WHAT THE TASK REQUIRES: Work through the entries that follow and state how many lines contain the word "DGND". Only the number is wanted.

ENTRIES PROVIDED:
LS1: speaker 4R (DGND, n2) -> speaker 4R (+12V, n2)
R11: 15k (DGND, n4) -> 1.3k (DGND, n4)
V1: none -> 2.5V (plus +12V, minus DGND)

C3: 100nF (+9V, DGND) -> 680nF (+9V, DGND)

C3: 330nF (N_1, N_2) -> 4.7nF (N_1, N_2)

TASK ANSWER: 4